• [YOUR OBJECTIVE] Pick out each line of the records in which the word "blue" appears.

• [MATERIAL SUPPLIED]
· · · · ·

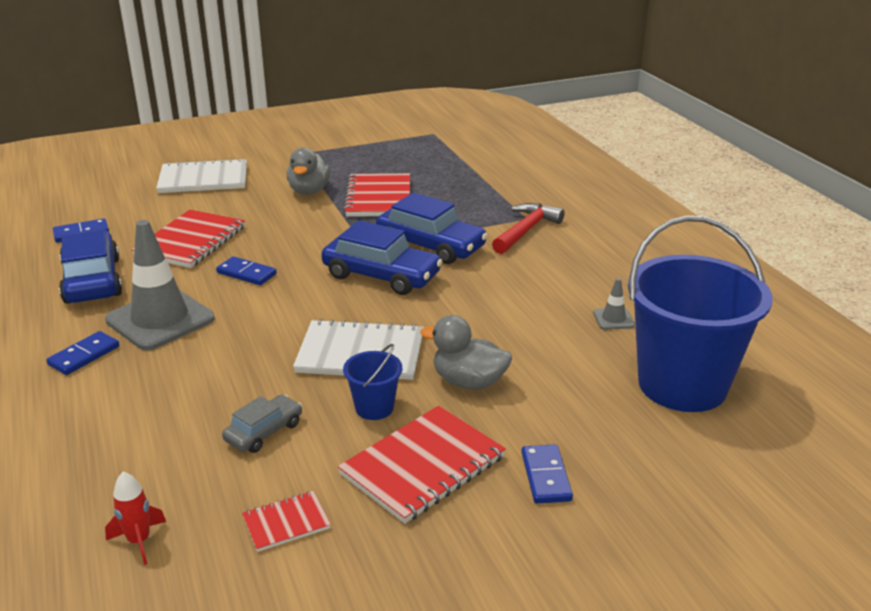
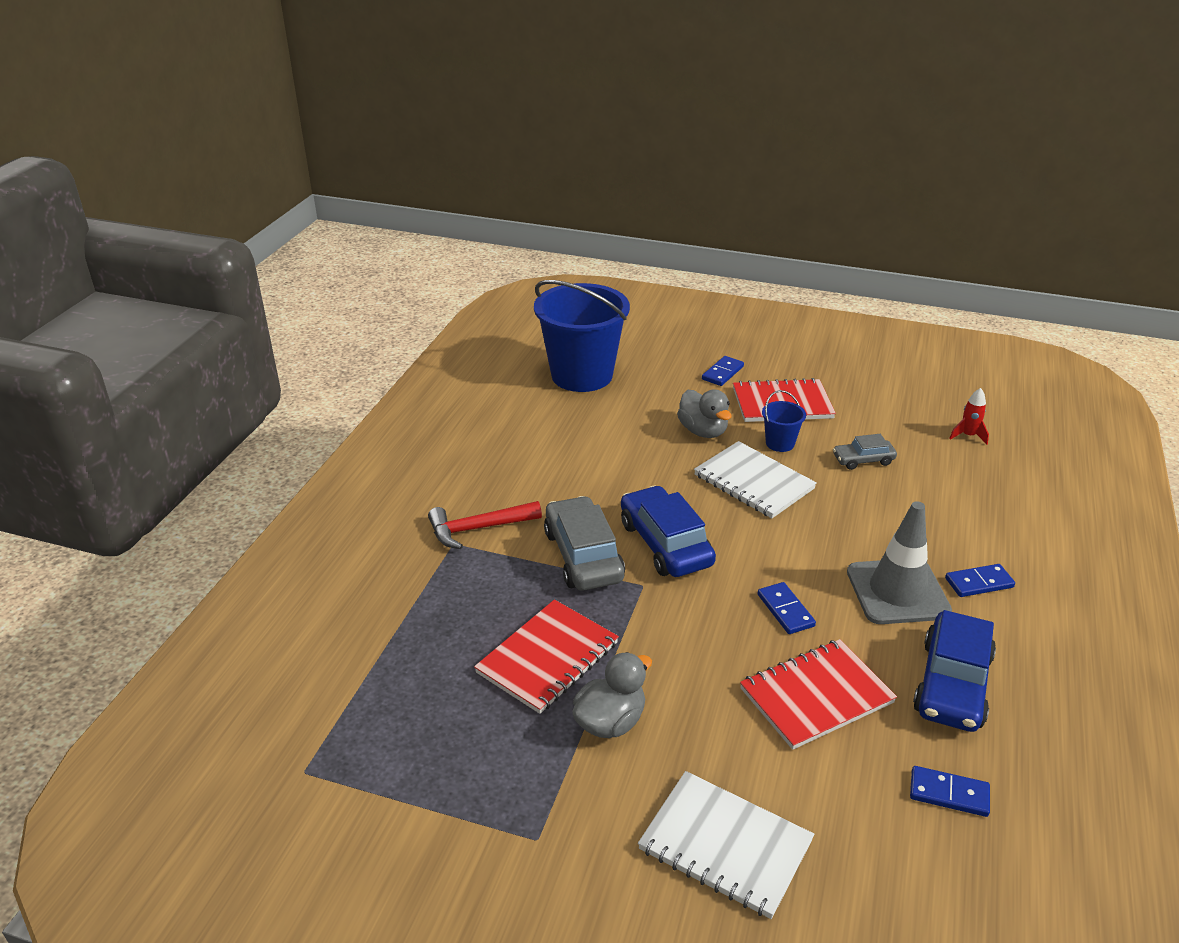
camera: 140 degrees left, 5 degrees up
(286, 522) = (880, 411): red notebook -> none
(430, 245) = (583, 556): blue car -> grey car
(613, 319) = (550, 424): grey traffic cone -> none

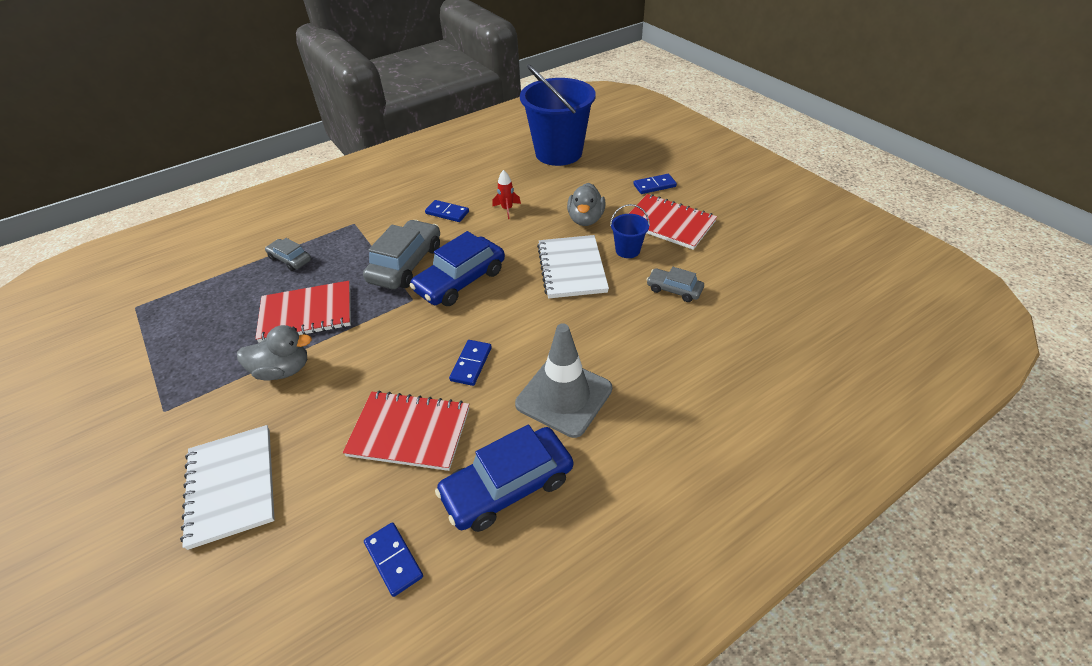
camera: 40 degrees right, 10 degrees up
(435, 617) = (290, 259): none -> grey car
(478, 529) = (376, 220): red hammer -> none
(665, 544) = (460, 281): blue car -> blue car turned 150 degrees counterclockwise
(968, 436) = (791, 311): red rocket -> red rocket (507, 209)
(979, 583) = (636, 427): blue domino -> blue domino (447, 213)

· · · · ·

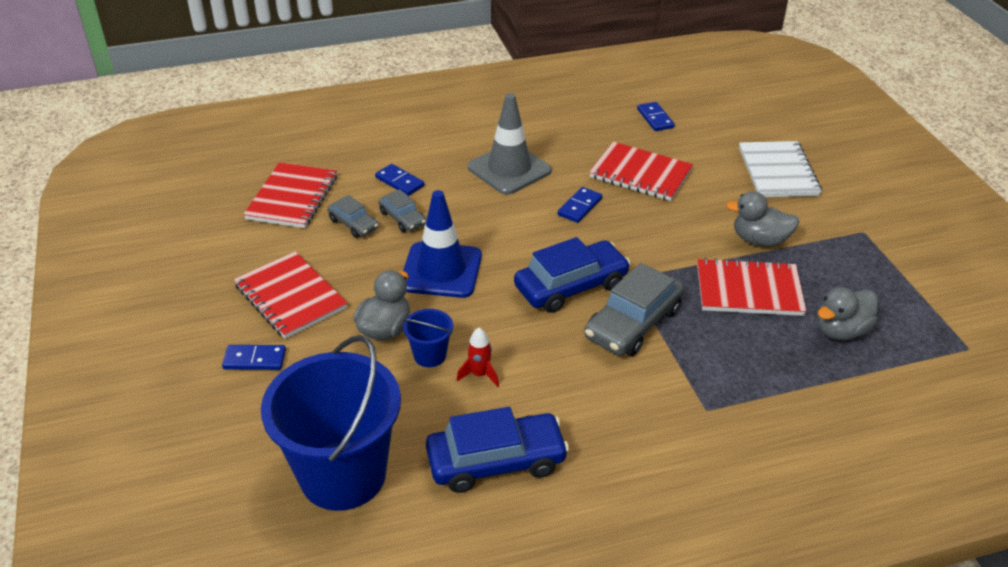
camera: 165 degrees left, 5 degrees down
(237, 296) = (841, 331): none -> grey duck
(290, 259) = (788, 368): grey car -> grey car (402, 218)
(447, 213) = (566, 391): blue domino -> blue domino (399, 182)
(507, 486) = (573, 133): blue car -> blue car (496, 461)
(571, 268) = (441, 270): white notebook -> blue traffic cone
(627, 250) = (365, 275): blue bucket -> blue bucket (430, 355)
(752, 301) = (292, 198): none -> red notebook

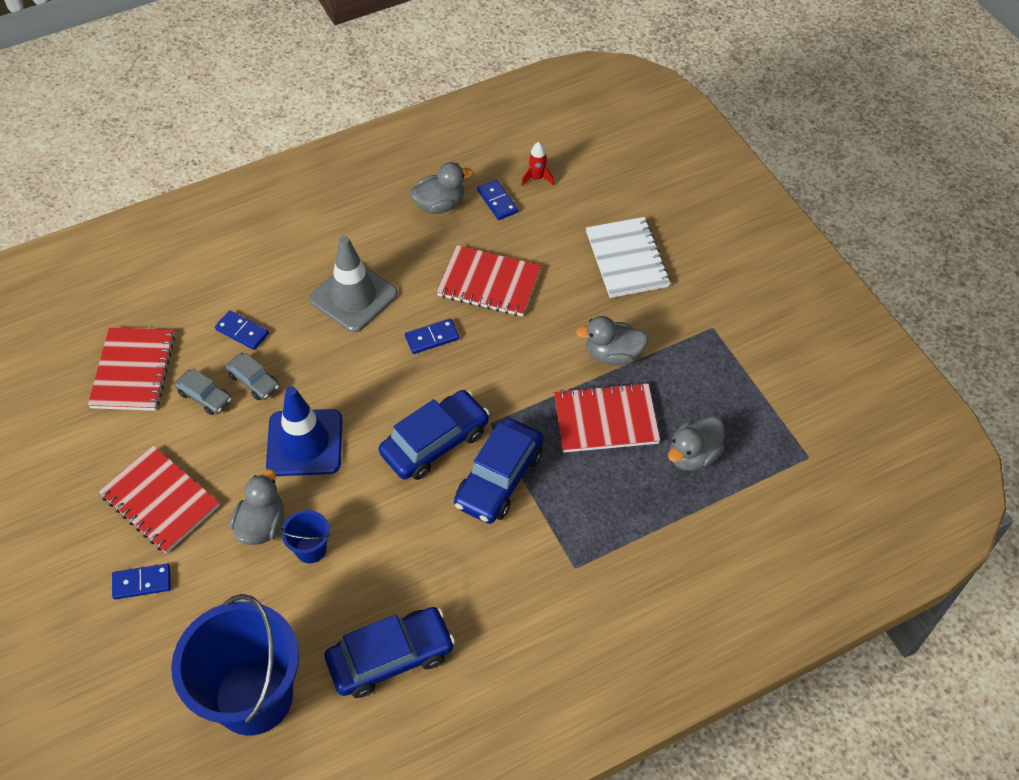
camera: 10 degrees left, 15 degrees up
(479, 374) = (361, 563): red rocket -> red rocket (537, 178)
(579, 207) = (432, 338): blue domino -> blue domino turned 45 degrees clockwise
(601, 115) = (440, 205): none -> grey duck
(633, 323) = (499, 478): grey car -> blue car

· · · · ·

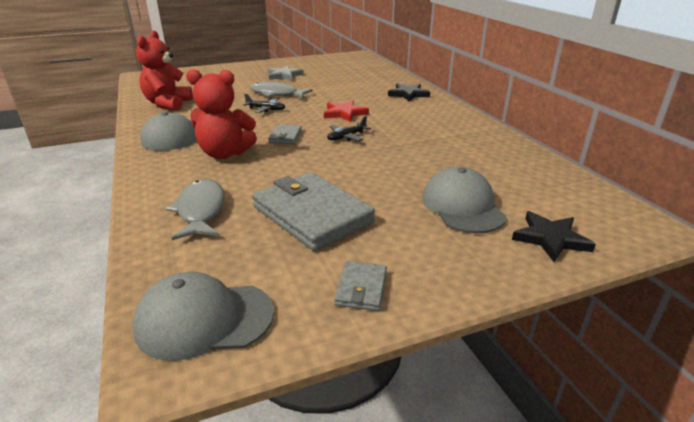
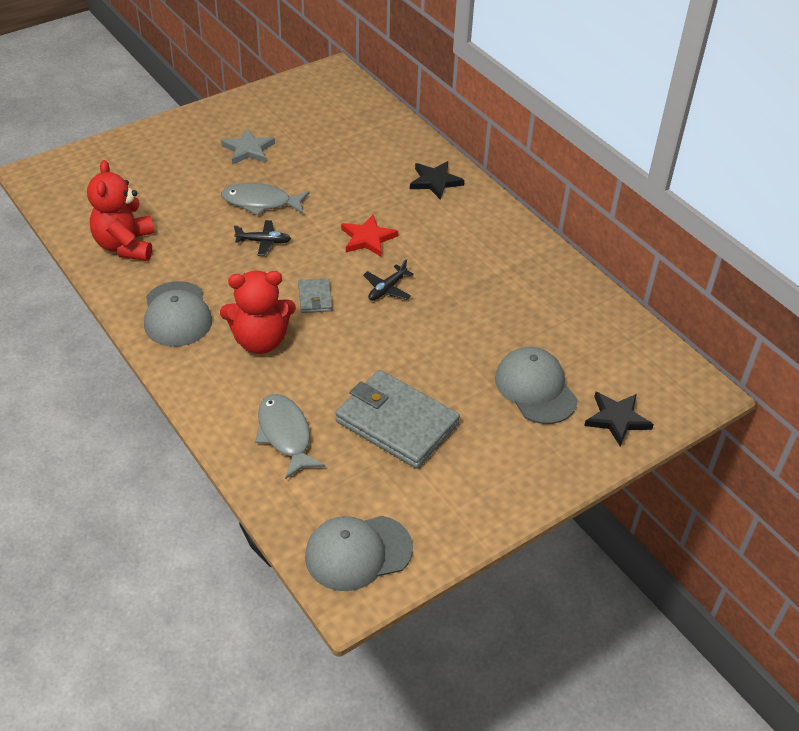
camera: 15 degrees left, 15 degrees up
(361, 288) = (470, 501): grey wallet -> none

· · · · ·

• [EXERCISE ANSWER]
(430, 245) = (583, 556): blue car -> grey car
(665, 544) = (460, 281): blue car -> blue car turned 150 degrees counterclockwise
(979, 583) = (636, 427): blue domino -> blue domino (447, 213)
(447, 213) = (566, 391): blue domino -> blue domino (399, 182)
(507, 486) = (573, 133): blue car -> blue car (496, 461)
(571, 268) = (441, 270): white notebook -> blue traffic cone
(627, 250) = (365, 275): blue bucket -> blue bucket (430, 355)
(579, 207) = (432, 338): blue domino -> blue domino turned 45 degrees clockwise
(633, 323) = (499, 478): grey car -> blue car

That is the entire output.